Required work:
Taking the line with "grey plate C3:C4" as the first and the line with "tan cone I16 level 1 -> tan tile I16 level 1" as the last, set down exactly every line in that range from the entries below, and no more.

Object transformation records:

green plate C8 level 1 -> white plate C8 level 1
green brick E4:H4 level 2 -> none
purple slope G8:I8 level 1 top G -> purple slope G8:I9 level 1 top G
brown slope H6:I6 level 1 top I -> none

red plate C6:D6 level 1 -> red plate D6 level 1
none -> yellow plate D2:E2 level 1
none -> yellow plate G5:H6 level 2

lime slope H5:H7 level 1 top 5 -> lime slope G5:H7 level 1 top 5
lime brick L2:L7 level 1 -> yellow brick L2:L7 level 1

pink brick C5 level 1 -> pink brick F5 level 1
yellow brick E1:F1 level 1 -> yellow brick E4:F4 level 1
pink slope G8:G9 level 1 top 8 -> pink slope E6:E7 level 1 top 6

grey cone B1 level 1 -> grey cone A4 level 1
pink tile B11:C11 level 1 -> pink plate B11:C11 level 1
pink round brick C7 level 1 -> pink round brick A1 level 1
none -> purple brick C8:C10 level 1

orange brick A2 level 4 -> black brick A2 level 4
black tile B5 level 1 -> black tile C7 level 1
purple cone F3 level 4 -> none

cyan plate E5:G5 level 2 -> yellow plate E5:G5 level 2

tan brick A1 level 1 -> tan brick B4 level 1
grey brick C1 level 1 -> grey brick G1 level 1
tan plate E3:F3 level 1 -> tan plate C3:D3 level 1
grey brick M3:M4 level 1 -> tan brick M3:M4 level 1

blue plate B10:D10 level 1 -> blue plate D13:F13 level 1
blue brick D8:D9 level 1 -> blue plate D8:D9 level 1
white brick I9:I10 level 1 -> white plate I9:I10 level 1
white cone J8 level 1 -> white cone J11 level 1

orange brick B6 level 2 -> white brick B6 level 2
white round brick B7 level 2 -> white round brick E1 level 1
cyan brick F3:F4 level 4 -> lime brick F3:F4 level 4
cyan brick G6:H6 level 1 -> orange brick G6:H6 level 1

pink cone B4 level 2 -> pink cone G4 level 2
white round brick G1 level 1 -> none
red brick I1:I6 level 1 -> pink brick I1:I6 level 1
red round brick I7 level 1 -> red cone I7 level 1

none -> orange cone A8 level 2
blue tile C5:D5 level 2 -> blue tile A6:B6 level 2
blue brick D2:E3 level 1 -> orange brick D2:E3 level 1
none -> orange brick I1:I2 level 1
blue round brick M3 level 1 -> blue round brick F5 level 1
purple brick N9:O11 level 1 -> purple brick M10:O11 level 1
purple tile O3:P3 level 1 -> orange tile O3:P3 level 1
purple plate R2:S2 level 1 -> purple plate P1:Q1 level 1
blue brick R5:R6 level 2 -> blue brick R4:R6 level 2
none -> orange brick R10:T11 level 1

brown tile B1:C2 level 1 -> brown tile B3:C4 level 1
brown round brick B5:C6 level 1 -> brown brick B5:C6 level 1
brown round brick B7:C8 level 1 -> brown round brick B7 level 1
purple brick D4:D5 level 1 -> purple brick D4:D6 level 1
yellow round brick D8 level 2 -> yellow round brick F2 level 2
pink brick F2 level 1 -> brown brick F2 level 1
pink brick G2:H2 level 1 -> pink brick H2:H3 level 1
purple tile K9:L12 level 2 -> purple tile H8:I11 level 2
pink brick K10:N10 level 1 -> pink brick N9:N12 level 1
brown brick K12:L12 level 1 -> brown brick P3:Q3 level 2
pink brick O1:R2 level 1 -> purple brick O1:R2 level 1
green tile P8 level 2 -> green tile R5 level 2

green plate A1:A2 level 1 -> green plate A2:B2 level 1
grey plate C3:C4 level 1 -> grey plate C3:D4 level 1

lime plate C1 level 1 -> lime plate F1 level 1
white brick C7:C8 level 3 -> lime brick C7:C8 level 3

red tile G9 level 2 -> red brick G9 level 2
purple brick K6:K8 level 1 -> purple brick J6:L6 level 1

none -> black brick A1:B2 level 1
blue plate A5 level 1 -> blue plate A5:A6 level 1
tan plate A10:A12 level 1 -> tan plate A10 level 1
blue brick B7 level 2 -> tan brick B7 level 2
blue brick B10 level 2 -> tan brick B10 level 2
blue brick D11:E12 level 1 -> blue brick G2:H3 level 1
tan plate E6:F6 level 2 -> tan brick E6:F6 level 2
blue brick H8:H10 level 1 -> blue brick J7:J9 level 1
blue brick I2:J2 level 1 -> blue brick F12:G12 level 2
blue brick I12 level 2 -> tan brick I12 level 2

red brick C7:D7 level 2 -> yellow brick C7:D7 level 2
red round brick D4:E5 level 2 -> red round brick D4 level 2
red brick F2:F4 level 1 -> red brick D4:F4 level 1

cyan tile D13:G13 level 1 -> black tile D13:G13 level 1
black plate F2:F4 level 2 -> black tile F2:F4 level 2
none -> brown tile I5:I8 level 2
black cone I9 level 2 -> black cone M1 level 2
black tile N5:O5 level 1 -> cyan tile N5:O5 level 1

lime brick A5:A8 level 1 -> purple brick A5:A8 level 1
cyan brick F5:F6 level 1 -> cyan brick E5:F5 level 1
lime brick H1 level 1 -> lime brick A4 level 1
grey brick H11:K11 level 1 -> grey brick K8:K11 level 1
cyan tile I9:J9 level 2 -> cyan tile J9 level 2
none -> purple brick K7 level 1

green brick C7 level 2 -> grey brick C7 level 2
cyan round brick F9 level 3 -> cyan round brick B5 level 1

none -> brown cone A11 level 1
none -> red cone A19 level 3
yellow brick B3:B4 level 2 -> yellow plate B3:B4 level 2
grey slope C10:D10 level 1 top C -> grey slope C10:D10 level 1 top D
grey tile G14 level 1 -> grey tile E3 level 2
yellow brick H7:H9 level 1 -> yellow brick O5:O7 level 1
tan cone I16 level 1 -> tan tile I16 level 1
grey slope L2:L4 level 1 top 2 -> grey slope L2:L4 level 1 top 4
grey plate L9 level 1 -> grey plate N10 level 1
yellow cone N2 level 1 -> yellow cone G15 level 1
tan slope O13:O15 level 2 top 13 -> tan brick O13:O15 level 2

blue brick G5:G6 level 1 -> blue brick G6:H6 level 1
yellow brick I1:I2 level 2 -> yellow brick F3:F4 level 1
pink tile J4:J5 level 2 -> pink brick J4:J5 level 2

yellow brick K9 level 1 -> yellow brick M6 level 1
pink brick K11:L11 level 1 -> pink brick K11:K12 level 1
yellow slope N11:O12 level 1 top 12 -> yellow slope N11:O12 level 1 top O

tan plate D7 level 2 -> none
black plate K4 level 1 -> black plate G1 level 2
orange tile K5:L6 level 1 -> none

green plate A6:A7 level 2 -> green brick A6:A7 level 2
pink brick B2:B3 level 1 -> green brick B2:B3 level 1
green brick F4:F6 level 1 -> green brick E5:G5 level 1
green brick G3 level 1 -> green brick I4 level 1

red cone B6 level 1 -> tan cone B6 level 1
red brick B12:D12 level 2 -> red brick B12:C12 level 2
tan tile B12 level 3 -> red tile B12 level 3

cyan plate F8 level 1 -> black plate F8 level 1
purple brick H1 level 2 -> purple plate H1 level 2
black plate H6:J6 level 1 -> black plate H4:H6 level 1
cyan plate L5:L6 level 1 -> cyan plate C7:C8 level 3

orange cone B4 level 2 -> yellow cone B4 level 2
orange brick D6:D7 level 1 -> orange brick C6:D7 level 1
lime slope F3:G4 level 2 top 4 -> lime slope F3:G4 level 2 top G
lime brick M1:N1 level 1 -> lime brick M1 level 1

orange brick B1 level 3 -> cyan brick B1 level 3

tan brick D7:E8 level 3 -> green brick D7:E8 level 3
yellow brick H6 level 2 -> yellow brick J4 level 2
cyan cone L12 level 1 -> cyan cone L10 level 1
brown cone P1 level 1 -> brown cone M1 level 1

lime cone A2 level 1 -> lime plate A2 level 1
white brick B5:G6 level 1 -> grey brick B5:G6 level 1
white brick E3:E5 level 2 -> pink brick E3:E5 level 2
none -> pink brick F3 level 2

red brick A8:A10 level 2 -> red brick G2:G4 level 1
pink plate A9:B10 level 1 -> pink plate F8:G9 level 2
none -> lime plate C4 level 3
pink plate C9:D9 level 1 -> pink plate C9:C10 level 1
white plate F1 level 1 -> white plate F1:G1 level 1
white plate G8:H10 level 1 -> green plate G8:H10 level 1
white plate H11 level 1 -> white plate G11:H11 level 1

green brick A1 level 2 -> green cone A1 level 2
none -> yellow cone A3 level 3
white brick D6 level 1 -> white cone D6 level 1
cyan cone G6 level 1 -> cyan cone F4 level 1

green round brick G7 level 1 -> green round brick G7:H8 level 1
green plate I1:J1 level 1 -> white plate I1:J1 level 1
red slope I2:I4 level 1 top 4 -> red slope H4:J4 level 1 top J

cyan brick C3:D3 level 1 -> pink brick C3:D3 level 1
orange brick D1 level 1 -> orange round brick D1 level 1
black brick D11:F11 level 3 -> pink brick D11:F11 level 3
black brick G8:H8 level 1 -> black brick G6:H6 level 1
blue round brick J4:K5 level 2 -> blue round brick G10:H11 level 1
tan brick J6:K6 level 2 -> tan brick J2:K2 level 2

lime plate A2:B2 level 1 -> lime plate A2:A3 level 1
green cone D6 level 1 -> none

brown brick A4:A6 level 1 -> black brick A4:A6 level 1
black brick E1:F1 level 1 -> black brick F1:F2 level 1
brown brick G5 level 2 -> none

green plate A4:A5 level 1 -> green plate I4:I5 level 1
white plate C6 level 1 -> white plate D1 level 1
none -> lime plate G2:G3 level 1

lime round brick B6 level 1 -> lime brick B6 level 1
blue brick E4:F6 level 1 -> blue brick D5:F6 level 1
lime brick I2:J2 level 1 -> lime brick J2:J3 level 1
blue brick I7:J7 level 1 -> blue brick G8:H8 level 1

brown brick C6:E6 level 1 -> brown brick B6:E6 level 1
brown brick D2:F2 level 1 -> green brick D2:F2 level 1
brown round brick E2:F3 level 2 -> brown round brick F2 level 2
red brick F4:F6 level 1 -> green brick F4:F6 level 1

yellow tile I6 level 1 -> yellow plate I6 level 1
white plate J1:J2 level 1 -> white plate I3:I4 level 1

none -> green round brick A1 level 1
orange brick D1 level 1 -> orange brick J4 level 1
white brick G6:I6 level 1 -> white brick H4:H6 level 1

Solution to this problem:
grey plate C3:C4 level 1 -> grey plate C3:D4 level 1

lime plate C1 level 1 -> lime plate F1 level 1
white brick C7:C8 level 3 -> lime brick C7:C8 level 3

red tile G9 level 2 -> red brick G9 level 2
purple brick K6:K8 level 1 -> purple brick J6:L6 level 1

none -> black brick A1:B2 level 1
blue plate A5 level 1 -> blue plate A5:A6 level 1
tan plate A10:A12 level 1 -> tan plate A10 level 1
blue brick B7 level 2 -> tan brick B7 level 2
blue brick B10 level 2 -> tan brick B10 level 2
blue brick D11:E12 level 1 -> blue brick G2:H3 level 1
tan plate E6:F6 level 2 -> tan brick E6:F6 level 2
blue brick H8:H10 level 1 -> blue brick J7:J9 level 1
blue brick I2:J2 level 1 -> blue brick F12:G12 level 2
blue brick I12 level 2 -> tan brick I12 level 2

red brick C7:D7 level 2 -> yellow brick C7:D7 level 2
red round brick D4:E5 level 2 -> red round brick D4 level 2
red brick F2:F4 level 1 -> red brick D4:F4 level 1

cyan tile D13:G13 level 1 -> black tile D13:G13 level 1
black plate F2:F4 level 2 -> black tile F2:F4 level 2
none -> brown tile I5:I8 level 2
black cone I9 level 2 -> black cone M1 level 2
black tile N5:O5 level 1 -> cyan tile N5:O5 level 1

lime brick A5:A8 level 1 -> purple brick A5:A8 level 1
cyan brick F5:F6 level 1 -> cyan brick E5:F5 level 1
lime brick H1 level 1 -> lime brick A4 level 1
grey brick H11:K11 level 1 -> grey brick K8:K11 level 1
cyan tile I9:J9 level 2 -> cyan tile J9 level 2
none -> purple brick K7 level 1

green brick C7 level 2 -> grey brick C7 level 2
cyan round brick F9 level 3 -> cyan round brick B5 level 1

none -> brown cone A11 level 1
none -> red cone A19 level 3
yellow brick B3:B4 level 2 -> yellow plate B3:B4 level 2
grey slope C10:D10 level 1 top C -> grey slope C10:D10 level 1 top D
grey tile G14 level 1 -> grey tile E3 level 2
yellow brick H7:H9 level 1 -> yellow brick O5:O7 level 1
tan cone I16 level 1 -> tan tile I16 level 1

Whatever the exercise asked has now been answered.